#### EXERCISE OBJECTIVE:
Please take the records that follow and repeat exactly the lines starting with the line with "R101: 6.8k (GND, N8) -> 2.2k (GND, N8)" and going on through the line with "SW101: button (+5V, U101/GP2)".

#### DATA SECTION:
☆ ☆ ☆ ☆

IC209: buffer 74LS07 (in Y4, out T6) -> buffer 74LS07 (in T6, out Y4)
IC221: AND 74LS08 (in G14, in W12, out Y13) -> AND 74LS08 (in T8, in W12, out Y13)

☆ ☆ ☆ ☆

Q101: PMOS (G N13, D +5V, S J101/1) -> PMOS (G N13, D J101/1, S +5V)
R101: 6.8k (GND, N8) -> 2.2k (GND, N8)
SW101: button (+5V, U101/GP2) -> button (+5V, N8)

☆ ☆ ☆ ☆

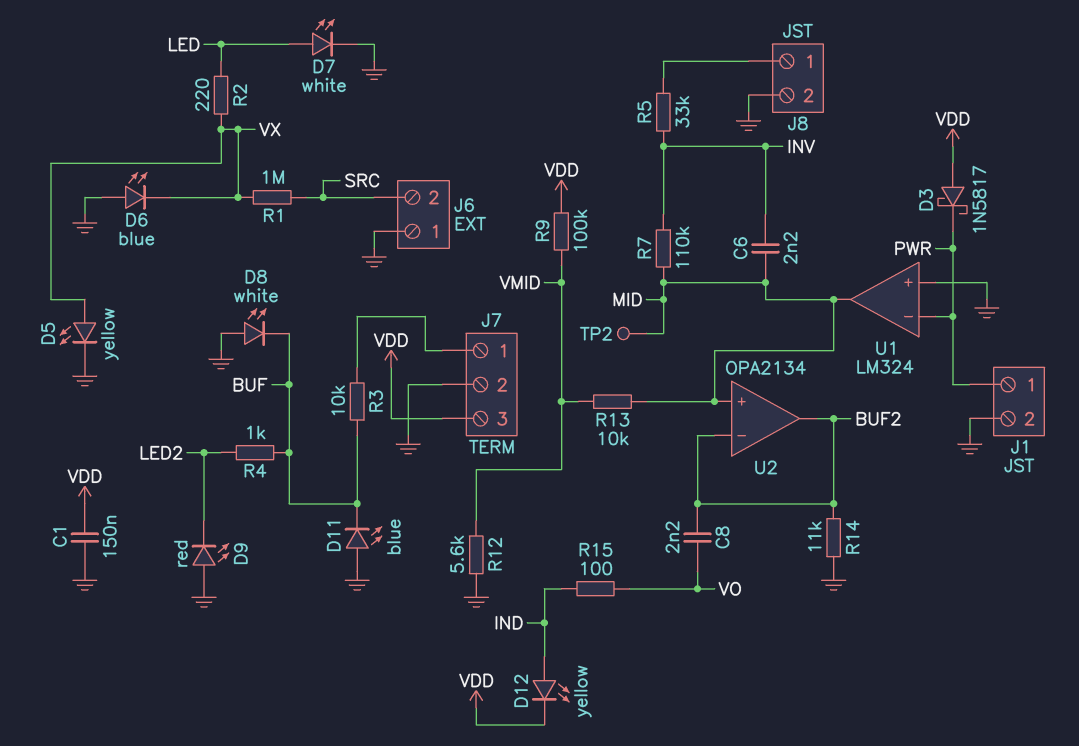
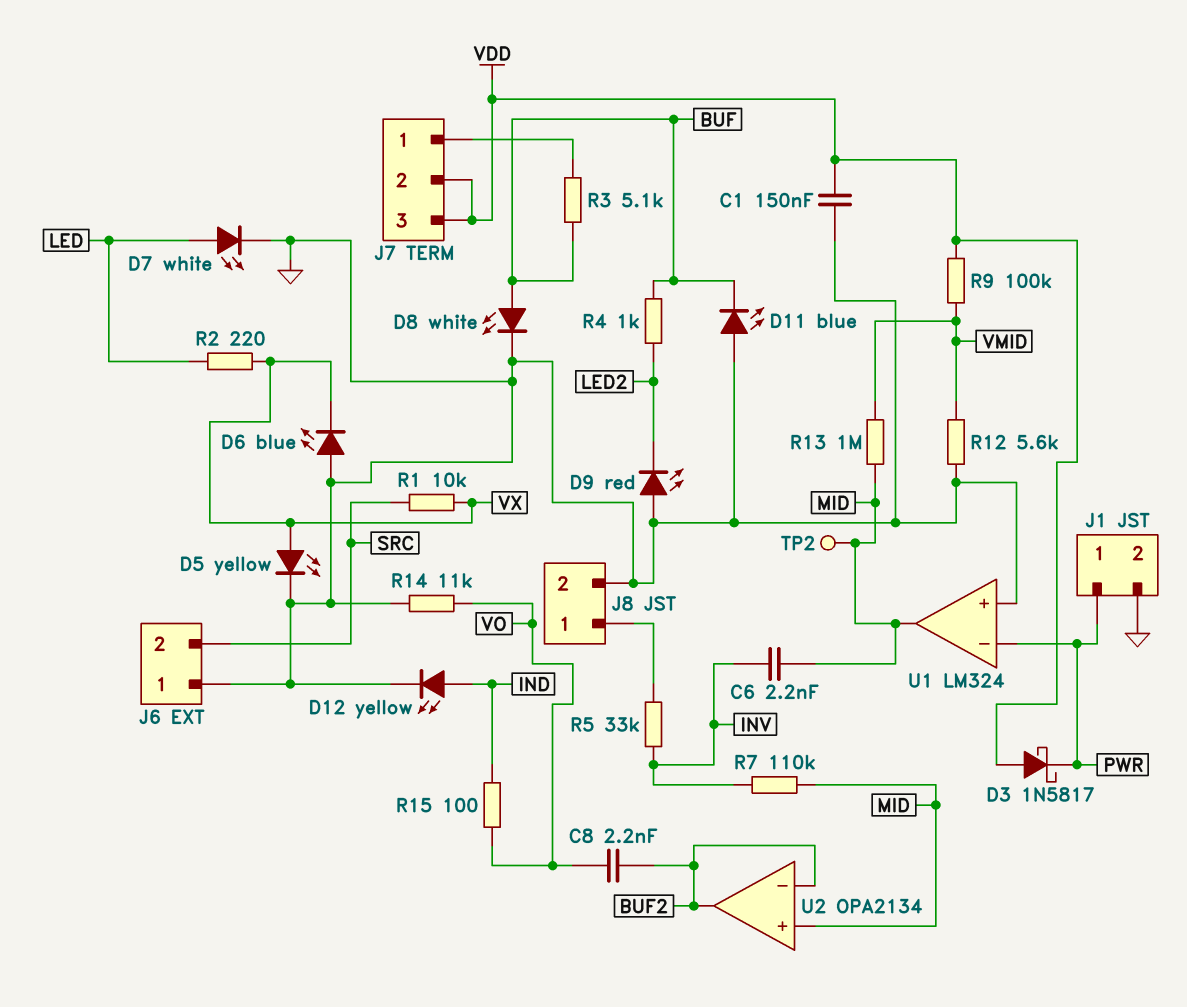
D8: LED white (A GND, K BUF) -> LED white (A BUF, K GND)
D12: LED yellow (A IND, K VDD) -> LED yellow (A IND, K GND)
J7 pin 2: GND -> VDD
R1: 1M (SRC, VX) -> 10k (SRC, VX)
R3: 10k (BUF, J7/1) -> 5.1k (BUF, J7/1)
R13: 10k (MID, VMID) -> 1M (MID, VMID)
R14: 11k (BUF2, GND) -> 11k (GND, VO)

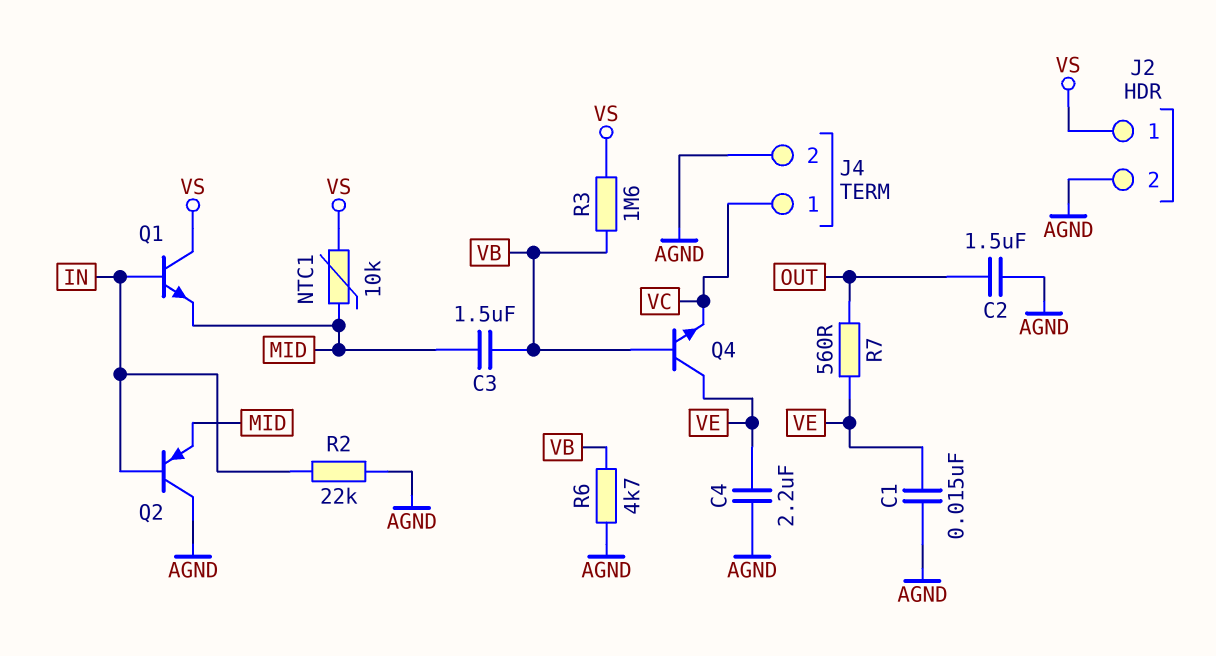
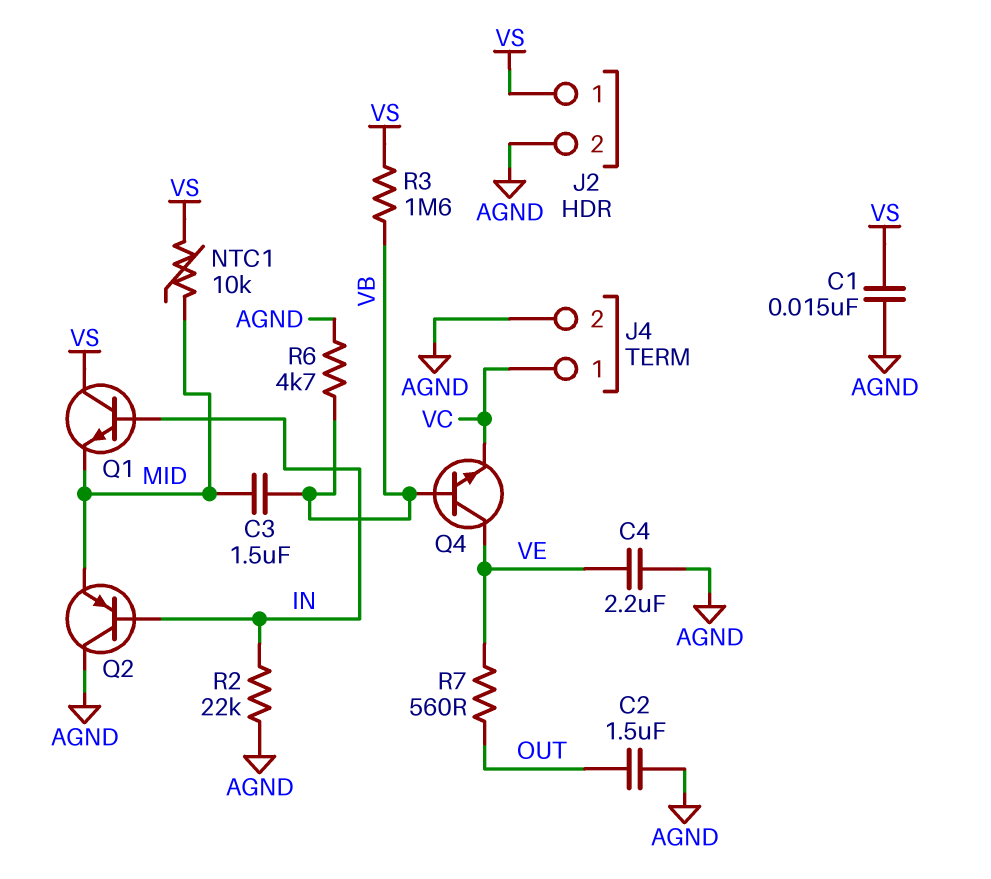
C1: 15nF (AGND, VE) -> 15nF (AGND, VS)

☆ ☆ ☆ ☆

#### TASK RESPONSE:
R101: 6.8k (GND, N8) -> 2.2k (GND, N8)
SW101: button (+5V, U101/GP2) -> button (+5V, N8)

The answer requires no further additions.